Copy out each line below that has the word "mushroom" in it.
━━━━━━━━━━
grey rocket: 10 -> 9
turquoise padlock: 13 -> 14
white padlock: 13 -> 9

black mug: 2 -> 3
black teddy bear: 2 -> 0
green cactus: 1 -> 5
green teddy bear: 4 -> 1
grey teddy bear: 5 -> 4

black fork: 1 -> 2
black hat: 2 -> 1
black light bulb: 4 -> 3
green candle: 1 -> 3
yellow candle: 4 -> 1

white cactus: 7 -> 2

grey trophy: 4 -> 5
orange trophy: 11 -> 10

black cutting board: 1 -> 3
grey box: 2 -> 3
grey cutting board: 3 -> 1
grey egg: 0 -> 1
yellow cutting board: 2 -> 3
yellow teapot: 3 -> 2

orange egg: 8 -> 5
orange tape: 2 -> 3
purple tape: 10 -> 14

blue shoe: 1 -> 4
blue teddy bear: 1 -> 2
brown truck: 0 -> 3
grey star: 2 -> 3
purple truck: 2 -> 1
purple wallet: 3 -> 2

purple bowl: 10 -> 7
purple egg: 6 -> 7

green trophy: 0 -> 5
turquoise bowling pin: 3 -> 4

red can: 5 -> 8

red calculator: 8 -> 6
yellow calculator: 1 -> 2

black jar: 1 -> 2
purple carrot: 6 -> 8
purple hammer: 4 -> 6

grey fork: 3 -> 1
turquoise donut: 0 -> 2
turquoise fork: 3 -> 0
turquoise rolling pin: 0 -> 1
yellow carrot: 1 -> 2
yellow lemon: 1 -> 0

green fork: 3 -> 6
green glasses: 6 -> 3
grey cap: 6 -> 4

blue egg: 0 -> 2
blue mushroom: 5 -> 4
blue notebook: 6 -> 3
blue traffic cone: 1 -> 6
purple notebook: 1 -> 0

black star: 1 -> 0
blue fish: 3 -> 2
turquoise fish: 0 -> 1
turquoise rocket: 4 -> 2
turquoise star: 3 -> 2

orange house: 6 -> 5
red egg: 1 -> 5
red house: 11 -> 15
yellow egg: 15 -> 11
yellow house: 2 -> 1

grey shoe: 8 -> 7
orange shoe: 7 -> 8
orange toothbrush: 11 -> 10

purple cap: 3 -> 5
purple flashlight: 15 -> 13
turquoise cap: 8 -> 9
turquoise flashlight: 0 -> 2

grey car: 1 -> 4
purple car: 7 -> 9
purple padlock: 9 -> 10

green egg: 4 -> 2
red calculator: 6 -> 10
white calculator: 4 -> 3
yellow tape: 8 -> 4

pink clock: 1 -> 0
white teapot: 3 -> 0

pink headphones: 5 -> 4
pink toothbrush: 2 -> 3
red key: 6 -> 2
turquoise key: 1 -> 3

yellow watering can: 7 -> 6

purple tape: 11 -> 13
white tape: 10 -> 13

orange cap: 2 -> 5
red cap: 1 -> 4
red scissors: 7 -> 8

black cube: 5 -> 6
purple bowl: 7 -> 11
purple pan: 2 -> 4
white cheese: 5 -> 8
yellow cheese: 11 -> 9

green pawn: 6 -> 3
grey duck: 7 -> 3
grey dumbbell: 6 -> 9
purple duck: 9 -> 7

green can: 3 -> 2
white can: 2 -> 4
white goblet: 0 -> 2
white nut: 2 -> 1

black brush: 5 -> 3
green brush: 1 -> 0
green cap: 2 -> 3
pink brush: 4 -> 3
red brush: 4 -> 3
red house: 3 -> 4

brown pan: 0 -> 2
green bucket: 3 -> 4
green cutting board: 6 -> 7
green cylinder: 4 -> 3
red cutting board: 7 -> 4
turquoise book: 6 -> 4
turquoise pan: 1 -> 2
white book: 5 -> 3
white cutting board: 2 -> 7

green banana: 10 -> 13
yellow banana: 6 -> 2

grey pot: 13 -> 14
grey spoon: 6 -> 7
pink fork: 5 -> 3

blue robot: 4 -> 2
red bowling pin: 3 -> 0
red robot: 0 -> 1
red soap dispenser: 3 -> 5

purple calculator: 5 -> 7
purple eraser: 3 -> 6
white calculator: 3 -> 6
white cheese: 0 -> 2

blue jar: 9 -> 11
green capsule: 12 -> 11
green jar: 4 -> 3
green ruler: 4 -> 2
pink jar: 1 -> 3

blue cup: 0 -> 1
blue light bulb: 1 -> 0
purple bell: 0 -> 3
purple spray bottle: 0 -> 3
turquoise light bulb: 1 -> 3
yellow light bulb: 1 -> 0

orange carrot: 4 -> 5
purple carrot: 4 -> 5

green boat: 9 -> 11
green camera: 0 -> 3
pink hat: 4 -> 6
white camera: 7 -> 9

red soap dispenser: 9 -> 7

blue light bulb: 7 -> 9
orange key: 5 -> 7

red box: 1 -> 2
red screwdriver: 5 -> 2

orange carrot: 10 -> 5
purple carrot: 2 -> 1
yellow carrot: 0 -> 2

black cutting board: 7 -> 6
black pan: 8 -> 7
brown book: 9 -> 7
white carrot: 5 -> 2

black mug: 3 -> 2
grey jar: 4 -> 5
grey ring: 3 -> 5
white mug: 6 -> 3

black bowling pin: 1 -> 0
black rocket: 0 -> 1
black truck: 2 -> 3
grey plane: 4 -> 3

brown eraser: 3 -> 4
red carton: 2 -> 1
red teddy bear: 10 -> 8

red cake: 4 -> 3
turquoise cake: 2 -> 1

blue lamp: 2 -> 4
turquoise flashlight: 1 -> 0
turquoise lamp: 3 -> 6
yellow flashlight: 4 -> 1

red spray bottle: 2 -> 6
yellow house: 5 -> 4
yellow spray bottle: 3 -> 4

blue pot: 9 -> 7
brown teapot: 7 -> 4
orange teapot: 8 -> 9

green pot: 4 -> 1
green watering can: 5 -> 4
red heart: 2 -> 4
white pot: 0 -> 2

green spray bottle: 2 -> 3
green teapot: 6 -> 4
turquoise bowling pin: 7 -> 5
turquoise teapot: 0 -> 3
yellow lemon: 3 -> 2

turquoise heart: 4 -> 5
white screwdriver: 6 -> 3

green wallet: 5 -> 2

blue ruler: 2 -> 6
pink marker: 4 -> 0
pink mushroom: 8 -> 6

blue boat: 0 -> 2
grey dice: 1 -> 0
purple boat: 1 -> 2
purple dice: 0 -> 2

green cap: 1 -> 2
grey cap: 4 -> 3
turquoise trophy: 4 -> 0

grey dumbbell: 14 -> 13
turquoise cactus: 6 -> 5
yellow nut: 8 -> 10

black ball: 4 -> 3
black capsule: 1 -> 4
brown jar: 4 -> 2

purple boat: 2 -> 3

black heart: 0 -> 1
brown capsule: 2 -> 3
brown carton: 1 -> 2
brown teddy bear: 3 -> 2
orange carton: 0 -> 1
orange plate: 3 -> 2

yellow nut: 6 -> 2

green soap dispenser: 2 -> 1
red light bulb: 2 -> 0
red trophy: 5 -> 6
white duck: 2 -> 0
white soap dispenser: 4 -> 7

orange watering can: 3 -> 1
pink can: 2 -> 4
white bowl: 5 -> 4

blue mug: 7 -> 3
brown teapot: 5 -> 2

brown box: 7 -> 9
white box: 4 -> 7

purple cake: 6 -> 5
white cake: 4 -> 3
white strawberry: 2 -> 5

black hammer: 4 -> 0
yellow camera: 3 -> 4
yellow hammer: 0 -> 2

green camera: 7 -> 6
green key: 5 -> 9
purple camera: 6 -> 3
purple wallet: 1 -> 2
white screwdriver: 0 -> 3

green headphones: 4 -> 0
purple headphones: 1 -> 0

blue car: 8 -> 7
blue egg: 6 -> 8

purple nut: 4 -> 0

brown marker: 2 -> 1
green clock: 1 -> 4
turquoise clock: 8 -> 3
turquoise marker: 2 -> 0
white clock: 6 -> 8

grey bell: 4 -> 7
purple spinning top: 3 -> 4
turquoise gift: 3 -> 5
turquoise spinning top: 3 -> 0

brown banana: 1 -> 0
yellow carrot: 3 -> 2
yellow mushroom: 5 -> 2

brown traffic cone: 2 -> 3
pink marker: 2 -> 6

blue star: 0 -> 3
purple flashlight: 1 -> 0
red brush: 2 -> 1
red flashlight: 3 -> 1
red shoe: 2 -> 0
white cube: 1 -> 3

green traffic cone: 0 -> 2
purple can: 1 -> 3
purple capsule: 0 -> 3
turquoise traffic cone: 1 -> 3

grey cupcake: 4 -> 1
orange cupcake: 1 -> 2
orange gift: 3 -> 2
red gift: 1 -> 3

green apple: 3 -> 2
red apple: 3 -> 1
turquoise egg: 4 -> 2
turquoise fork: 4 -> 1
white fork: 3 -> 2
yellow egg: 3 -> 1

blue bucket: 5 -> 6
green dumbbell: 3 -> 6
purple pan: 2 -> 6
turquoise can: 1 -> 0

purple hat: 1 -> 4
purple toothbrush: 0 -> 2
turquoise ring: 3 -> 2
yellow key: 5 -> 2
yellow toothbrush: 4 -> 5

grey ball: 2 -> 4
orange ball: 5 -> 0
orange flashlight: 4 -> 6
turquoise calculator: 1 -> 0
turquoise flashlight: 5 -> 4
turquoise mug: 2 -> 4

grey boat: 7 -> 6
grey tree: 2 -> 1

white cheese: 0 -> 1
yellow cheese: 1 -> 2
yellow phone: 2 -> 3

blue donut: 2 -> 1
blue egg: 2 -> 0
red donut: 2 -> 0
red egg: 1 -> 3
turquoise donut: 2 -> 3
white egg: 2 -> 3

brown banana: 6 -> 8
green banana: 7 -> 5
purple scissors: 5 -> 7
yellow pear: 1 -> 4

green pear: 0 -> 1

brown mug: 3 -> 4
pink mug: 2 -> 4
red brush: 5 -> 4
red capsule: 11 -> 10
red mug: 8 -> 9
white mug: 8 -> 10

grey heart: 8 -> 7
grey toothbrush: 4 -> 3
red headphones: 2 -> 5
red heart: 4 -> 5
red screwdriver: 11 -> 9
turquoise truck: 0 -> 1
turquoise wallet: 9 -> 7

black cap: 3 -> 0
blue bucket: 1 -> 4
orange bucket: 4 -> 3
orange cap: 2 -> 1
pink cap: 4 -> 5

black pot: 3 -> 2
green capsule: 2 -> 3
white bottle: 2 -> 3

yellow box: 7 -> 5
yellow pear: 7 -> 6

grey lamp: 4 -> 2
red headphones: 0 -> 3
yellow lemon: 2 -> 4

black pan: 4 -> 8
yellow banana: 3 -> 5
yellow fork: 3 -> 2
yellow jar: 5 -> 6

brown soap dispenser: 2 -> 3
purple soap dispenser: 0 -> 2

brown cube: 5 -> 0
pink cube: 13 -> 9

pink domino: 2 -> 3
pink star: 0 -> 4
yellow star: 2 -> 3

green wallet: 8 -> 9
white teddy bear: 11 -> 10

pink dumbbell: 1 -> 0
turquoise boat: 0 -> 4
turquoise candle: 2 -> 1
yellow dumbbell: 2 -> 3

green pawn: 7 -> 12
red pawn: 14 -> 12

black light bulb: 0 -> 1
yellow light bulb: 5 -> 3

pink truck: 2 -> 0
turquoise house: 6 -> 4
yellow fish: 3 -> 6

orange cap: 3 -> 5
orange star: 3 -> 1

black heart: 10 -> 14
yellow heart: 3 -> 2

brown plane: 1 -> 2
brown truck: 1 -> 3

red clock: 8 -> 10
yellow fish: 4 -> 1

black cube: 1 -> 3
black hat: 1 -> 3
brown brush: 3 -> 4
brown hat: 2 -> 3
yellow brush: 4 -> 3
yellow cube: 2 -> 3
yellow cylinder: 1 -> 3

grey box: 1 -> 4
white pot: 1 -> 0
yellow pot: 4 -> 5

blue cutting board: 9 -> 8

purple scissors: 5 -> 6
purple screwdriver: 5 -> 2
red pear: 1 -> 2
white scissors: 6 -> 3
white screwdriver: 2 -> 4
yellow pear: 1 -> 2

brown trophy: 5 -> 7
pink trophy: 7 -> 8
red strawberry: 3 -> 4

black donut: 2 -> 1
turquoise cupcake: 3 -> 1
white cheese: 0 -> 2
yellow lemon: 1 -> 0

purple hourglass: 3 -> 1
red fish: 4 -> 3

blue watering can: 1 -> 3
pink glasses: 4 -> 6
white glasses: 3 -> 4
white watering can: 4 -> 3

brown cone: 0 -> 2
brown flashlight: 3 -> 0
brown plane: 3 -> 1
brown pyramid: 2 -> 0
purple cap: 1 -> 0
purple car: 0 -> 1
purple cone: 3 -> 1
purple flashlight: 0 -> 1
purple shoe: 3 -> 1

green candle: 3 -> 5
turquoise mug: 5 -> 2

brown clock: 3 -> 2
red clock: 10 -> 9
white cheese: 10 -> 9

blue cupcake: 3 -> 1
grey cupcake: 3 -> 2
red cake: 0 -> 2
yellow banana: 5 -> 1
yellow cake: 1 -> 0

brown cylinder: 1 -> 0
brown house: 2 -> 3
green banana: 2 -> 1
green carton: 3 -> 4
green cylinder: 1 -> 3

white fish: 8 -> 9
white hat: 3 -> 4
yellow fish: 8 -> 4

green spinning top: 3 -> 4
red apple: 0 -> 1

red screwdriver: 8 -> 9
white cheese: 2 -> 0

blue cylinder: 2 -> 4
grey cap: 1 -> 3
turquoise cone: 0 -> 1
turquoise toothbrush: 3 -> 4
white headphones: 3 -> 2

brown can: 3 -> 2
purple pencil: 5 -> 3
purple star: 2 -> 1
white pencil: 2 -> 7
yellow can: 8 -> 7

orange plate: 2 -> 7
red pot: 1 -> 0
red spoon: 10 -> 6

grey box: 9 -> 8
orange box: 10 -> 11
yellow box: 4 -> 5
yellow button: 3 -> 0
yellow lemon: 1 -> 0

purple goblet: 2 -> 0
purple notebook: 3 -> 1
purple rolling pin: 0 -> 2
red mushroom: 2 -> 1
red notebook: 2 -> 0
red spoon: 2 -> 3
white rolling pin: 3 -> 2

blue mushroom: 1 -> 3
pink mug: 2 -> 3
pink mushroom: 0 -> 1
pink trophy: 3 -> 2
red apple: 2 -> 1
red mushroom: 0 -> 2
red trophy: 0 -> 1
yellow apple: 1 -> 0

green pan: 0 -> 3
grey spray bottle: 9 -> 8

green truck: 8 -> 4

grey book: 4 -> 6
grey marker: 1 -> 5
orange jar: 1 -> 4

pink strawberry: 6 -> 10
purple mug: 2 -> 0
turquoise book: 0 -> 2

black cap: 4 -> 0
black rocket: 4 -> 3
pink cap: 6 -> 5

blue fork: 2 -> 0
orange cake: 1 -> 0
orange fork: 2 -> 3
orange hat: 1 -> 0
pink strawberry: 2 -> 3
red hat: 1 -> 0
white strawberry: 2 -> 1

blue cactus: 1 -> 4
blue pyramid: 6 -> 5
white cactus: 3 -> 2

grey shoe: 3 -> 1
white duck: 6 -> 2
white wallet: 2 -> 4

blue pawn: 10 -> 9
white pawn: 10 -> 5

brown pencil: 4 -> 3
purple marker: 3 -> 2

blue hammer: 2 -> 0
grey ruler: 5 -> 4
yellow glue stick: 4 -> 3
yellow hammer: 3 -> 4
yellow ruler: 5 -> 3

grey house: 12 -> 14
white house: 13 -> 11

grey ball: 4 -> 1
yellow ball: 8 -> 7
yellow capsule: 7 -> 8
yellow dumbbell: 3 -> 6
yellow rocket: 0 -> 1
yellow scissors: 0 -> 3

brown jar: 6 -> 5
━━━━━━━━━━
# OUTPUT FOR THIS TASK
blue mushroom: 5 -> 4
pink mushroom: 8 -> 6
yellow mushroom: 5 -> 2
red mushroom: 2 -> 1
blue mushroom: 1 -> 3
pink mushroom: 0 -> 1
red mushroom: 0 -> 2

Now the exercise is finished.